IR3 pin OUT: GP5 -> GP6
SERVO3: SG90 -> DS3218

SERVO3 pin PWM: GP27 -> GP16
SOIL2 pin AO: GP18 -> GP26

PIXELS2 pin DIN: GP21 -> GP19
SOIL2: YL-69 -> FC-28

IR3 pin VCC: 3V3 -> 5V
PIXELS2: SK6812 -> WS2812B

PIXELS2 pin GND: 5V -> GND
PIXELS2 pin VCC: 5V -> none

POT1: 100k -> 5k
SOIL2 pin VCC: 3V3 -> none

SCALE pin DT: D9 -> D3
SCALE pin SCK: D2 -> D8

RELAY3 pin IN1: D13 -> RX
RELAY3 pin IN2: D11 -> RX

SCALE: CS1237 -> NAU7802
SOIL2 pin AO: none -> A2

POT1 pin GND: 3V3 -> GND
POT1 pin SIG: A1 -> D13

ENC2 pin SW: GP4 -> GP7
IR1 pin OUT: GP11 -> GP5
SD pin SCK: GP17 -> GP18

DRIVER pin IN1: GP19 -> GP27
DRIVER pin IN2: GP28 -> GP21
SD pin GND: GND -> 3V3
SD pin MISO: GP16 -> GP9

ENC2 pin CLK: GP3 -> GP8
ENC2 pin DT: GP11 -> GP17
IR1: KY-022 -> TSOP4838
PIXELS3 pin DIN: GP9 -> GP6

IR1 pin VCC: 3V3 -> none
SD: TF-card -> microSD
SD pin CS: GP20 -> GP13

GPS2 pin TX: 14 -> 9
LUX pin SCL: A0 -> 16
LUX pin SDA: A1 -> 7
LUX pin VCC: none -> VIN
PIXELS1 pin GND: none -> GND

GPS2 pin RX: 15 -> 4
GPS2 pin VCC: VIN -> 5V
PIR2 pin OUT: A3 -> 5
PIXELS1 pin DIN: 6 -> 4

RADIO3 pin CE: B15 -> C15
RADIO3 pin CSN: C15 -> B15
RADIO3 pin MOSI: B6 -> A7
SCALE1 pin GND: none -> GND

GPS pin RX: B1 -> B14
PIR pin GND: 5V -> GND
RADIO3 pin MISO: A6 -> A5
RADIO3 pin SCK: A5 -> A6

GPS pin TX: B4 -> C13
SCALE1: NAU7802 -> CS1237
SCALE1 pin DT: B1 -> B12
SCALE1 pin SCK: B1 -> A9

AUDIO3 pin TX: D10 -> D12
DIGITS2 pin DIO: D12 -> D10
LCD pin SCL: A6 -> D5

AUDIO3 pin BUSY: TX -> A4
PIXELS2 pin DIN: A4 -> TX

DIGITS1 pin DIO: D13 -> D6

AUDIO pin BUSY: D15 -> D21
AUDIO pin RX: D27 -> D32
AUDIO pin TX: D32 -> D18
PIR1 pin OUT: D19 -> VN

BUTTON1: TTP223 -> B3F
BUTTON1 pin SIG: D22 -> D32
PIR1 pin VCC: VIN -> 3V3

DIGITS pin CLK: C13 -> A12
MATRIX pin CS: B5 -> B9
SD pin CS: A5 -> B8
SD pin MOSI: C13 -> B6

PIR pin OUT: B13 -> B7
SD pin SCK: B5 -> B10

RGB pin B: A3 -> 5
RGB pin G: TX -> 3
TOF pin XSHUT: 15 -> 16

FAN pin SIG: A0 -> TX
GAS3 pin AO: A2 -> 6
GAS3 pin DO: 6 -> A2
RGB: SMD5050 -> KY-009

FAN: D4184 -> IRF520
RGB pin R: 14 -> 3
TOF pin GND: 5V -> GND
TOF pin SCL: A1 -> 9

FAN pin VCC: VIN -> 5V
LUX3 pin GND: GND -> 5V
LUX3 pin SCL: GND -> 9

--

The data above must be repeated in its entirety, exactly as given.

[Exercise answer]
IR3 pin OUT: GP5 -> GP6
SERVO3: SG90 -> DS3218

SERVO3 pin PWM: GP27 -> GP16
SOIL2 pin AO: GP18 -> GP26

PIXELS2 pin DIN: GP21 -> GP19
SOIL2: YL-69 -> FC-28

IR3 pin VCC: 3V3 -> 5V
PIXELS2: SK6812 -> WS2812B

PIXELS2 pin GND: 5V -> GND
PIXELS2 pin VCC: 5V -> none

POT1: 100k -> 5k
SOIL2 pin VCC: 3V3 -> none

SCALE pin DT: D9 -> D3
SCALE pin SCK: D2 -> D8

RELAY3 pin IN1: D13 -> RX
RELAY3 pin IN2: D11 -> RX

SCALE: CS1237 -> NAU7802
SOIL2 pin AO: none -> A2

POT1 pin GND: 3V3 -> GND
POT1 pin SIG: A1 -> D13

ENC2 pin SW: GP4 -> GP7
IR1 pin OUT: GP11 -> GP5
SD pin SCK: GP17 -> GP18

DRIVER pin IN1: GP19 -> GP27
DRIVER pin IN2: GP28 -> GP21
SD pin GND: GND -> 3V3
SD pin MISO: GP16 -> GP9

ENC2 pin CLK: GP3 -> GP8
ENC2 pin DT: GP11 -> GP17
IR1: KY-022 -> TSOP4838
PIXELS3 pin DIN: GP9 -> GP6

IR1 pin VCC: 3V3 -> none
SD: TF-card -> microSD
SD pin CS: GP20 -> GP13

GPS2 pin TX: 14 -> 9
LUX pin SCL: A0 -> 16
LUX pin SDA: A1 -> 7
LUX pin VCC: none -> VIN
PIXELS1 pin GND: none -> GND

GPS2 pin RX: 15 -> 4
GPS2 pin VCC: VIN -> 5V
PIR2 pin OUT: A3 -> 5
PIXELS1 pin DIN: 6 -> 4

RADIO3 pin CE: B15 -> C15
RADIO3 pin CSN: C15 -> B15
RADIO3 pin MOSI: B6 -> A7
SCALE1 pin GND: none -> GND

GPS pin RX: B1 -> B14
PIR pin GND: 5V -> GND
RADIO3 pin MISO: A6 -> A5
RADIO3 pin SCK: A5 -> A6

GPS pin TX: B4 -> C13
SCALE1: NAU7802 -> CS1237
SCALE1 pin DT: B1 -> B12
SCALE1 pin SCK: B1 -> A9

AUDIO3 pin TX: D10 -> D12
DIGITS2 pin DIO: D12 -> D10
LCD pin SCL: A6 -> D5

AUDIO3 pin BUSY: TX -> A4
PIXELS2 pin DIN: A4 -> TX

DIGITS1 pin DIO: D13 -> D6

AUDIO pin BUSY: D15 -> D21
AUDIO pin RX: D27 -> D32
AUDIO pin TX: D32 -> D18
PIR1 pin OUT: D19 -> VN

BUTTON1: TTP223 -> B3F
BUTTON1 pin SIG: D22 -> D32
PIR1 pin VCC: VIN -> 3V3

DIGITS pin CLK: C13 -> A12
MATRIX pin CS: B5 -> B9
SD pin CS: A5 -> B8
SD pin MOSI: C13 -> B6

PIR pin OUT: B13 -> B7
SD pin SCK: B5 -> B10

RGB pin B: A3 -> 5
RGB pin G: TX -> 3
TOF pin XSHUT: 15 -> 16

FAN pin SIG: A0 -> TX
GAS3 pin AO: A2 -> 6
GAS3 pin DO: 6 -> A2
RGB: SMD5050 -> KY-009

FAN: D4184 -> IRF520
RGB pin R: 14 -> 3
TOF pin GND: 5V -> GND
TOF pin SCL: A1 -> 9

FAN pin VCC: VIN -> 5V
LUX3 pin GND: GND -> 5V
LUX3 pin SCL: GND -> 9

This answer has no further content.